◆ **What you are asked to do**
Pull every line containing "glue" out of the material below.

◆ **Records to use**
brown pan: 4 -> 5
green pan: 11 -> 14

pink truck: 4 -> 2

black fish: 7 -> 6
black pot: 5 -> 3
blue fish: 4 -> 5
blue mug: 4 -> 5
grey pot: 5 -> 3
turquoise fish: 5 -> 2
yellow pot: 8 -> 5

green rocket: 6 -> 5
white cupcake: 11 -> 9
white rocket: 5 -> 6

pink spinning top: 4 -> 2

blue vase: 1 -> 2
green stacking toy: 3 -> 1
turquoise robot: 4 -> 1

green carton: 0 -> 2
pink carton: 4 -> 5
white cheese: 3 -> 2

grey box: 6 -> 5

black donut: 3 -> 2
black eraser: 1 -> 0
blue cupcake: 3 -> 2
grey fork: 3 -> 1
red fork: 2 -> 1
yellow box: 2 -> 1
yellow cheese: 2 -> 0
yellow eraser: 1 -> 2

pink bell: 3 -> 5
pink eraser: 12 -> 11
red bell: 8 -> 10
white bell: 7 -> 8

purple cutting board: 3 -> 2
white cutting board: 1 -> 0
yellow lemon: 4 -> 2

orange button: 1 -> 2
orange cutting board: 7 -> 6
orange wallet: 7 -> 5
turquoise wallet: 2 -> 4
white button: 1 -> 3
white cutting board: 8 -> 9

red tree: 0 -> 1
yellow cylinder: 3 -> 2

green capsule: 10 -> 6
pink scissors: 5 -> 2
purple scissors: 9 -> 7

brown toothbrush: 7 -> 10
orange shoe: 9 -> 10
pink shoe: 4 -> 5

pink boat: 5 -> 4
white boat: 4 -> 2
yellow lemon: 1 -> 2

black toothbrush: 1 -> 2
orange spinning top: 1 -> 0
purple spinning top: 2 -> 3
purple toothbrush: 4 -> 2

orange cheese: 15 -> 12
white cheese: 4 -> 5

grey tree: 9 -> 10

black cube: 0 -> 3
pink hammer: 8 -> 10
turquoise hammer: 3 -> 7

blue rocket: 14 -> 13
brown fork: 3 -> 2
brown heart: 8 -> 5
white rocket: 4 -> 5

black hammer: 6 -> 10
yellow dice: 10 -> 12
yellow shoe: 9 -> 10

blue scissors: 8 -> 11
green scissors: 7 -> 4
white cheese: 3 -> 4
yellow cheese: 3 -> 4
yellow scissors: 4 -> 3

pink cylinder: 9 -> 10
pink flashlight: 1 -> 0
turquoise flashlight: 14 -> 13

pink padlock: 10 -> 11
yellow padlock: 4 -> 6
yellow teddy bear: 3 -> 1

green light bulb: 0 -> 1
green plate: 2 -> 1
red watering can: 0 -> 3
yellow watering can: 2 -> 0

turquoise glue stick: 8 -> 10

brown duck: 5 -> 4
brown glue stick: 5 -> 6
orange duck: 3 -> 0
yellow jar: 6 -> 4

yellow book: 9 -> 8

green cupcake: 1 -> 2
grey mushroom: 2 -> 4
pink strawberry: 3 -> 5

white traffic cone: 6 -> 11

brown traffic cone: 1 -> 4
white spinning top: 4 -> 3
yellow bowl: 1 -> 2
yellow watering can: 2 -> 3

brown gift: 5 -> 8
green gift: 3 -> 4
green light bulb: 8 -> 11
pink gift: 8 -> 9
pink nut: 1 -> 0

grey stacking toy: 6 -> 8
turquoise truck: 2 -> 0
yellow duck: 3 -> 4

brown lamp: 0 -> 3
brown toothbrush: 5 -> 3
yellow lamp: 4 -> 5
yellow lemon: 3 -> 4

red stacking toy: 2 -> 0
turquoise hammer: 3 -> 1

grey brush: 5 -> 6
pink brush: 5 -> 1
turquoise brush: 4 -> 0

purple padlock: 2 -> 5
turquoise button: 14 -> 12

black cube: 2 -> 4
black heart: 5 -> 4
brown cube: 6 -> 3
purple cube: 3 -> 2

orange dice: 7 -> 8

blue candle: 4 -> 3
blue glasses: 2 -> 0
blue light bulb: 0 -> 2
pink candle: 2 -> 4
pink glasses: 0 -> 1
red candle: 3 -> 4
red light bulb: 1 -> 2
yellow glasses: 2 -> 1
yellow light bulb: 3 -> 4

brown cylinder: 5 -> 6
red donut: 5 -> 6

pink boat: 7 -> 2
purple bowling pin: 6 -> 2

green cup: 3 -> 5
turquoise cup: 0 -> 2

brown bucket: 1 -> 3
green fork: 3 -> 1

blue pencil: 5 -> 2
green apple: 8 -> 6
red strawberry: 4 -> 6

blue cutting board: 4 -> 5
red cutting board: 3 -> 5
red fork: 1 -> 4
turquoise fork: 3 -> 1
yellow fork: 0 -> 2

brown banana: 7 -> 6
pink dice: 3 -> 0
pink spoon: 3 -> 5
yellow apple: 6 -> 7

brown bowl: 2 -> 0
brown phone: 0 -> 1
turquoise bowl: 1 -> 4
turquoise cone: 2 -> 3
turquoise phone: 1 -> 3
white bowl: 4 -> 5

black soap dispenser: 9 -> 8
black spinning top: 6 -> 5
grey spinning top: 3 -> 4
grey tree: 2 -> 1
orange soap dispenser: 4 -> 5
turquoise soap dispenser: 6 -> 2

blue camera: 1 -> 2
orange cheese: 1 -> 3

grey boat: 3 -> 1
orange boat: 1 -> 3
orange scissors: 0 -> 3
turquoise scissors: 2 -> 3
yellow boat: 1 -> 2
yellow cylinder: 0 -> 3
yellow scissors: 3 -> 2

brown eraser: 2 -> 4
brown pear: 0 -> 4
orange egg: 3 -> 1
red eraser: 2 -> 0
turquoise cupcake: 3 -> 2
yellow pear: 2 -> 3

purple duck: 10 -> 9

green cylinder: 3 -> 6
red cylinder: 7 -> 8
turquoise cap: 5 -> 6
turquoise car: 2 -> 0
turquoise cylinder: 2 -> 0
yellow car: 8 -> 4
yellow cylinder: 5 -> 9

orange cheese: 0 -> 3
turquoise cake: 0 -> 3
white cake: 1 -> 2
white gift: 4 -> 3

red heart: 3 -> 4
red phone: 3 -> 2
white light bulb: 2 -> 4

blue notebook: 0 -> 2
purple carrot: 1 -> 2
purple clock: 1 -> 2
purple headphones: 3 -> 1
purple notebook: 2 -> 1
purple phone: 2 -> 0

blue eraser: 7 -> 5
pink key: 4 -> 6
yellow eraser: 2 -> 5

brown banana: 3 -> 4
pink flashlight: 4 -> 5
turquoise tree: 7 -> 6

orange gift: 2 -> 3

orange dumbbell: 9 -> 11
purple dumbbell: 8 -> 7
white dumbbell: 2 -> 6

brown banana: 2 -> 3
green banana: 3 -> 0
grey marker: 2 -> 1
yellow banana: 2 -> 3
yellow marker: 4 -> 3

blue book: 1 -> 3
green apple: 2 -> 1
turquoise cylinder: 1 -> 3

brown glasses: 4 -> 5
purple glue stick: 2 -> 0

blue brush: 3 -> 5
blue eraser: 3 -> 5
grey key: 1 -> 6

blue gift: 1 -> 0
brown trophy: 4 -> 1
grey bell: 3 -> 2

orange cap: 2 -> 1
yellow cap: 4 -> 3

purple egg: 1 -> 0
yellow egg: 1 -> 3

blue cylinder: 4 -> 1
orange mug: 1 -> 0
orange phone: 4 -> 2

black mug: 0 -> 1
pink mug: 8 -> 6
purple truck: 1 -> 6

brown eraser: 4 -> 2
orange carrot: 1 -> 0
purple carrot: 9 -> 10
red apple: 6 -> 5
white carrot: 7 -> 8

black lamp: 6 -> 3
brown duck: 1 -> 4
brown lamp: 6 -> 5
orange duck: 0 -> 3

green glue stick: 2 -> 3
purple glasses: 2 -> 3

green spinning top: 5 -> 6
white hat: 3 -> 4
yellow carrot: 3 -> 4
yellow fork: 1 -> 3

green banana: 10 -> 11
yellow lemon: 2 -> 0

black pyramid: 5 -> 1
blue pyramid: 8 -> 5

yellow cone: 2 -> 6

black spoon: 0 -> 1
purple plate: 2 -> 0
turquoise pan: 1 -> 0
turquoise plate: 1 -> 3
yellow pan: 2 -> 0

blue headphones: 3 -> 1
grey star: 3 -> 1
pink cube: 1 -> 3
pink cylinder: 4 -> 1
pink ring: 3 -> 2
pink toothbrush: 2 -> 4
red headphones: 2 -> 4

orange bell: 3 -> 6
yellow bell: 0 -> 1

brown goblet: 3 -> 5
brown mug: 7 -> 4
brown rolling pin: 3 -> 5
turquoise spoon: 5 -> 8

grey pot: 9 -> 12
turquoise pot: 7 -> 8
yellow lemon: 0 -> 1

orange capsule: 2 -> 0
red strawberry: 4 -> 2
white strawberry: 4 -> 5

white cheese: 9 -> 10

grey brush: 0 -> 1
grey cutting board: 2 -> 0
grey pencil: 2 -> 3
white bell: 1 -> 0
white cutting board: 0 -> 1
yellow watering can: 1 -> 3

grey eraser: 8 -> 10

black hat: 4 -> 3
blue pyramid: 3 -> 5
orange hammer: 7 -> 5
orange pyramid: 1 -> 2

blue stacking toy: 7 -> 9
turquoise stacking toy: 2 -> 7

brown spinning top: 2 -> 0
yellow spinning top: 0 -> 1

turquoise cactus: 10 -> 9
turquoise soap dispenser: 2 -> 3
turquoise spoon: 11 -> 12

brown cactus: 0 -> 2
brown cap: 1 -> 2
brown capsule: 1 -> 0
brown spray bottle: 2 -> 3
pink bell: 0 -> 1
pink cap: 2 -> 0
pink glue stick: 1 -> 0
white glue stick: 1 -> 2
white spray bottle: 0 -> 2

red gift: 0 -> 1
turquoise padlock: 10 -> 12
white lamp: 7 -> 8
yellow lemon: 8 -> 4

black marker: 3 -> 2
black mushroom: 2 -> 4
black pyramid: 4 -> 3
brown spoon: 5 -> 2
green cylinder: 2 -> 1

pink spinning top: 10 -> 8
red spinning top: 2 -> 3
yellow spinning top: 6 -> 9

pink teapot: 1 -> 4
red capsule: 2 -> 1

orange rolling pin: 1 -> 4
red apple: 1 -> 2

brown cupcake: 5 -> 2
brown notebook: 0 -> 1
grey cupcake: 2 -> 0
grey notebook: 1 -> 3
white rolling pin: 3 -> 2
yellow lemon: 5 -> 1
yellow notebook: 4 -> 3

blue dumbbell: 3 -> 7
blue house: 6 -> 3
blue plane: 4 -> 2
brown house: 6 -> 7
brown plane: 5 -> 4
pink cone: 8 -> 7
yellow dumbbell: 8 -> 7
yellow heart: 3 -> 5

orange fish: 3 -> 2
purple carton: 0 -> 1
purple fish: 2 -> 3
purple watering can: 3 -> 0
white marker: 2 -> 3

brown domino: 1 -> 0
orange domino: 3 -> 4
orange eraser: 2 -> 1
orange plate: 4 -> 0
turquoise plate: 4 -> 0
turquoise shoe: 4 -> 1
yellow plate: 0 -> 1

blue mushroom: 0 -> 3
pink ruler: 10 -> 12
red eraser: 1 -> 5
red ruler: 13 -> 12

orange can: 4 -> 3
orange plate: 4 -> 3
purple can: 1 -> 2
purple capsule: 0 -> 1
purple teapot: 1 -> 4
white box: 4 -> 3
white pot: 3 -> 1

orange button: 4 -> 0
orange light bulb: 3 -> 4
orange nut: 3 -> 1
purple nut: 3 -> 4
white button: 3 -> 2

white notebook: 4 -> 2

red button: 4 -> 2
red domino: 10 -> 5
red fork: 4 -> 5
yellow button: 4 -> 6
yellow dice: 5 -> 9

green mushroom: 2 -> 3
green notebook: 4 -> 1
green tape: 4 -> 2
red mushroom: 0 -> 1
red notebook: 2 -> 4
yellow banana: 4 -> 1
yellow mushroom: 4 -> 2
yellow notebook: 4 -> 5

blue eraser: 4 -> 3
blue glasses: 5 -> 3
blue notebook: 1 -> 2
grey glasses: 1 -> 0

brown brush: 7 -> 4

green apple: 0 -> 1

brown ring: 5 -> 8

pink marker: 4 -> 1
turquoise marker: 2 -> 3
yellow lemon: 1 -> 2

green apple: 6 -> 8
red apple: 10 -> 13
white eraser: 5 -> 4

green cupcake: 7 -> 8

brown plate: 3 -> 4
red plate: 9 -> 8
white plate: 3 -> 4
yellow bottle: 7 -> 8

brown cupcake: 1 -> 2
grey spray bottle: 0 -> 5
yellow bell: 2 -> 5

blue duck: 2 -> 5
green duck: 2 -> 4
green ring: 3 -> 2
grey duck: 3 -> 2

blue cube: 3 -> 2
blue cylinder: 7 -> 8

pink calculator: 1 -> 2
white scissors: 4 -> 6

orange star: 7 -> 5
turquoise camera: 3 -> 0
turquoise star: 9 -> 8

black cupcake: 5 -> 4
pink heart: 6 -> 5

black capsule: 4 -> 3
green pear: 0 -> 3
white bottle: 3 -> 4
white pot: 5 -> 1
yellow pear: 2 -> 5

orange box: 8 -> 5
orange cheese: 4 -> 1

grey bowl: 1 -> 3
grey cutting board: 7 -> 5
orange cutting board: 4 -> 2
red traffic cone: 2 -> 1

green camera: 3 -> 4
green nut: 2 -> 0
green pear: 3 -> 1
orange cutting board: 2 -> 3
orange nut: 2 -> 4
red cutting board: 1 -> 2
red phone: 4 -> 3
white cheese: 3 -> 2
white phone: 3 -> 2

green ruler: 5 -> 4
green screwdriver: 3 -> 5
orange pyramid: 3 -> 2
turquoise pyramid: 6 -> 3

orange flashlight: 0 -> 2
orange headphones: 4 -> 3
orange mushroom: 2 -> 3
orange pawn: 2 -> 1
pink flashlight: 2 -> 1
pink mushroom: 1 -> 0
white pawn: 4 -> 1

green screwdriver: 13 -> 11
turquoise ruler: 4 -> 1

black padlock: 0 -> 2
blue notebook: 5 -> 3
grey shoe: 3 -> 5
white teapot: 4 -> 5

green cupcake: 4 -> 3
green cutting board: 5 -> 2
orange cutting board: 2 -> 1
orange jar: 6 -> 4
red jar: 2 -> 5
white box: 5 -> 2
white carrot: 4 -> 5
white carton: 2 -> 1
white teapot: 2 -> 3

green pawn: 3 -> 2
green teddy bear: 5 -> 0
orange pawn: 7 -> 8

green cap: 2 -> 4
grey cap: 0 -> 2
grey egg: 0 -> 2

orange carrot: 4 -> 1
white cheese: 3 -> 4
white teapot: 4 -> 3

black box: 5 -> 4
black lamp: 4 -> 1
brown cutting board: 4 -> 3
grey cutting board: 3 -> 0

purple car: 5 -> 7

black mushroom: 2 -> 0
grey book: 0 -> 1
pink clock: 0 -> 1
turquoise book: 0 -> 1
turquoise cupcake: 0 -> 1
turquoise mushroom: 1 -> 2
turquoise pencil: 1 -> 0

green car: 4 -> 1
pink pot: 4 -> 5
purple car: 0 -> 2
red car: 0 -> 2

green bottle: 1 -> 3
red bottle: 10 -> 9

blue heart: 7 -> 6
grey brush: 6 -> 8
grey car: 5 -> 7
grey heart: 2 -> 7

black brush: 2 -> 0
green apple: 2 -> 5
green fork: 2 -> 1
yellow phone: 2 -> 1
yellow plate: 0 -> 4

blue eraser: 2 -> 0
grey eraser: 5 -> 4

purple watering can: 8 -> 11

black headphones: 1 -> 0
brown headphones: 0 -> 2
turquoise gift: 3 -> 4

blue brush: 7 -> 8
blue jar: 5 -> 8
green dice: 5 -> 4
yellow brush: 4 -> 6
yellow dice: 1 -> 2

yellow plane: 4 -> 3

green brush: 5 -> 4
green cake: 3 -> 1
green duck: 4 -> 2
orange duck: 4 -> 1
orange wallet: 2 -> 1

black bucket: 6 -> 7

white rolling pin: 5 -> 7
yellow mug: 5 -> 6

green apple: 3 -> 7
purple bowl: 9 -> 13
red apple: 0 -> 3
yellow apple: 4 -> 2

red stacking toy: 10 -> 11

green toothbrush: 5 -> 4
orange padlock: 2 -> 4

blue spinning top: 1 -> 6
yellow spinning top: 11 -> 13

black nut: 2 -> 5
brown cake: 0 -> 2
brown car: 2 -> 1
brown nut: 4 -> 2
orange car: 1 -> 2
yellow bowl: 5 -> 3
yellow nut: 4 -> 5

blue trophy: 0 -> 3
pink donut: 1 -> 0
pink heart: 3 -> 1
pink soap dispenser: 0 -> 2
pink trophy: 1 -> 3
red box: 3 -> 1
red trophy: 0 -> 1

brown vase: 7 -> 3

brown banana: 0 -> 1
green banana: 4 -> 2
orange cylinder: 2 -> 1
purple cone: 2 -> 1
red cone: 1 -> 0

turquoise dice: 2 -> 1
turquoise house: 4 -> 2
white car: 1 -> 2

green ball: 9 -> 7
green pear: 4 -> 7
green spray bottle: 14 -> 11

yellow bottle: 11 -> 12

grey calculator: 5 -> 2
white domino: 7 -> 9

◆ **Solution for this task**
turquoise glue stick: 8 -> 10
brown glue stick: 5 -> 6
purple glue stick: 2 -> 0
green glue stick: 2 -> 3
pink glue stick: 1 -> 0
white glue stick: 1 -> 2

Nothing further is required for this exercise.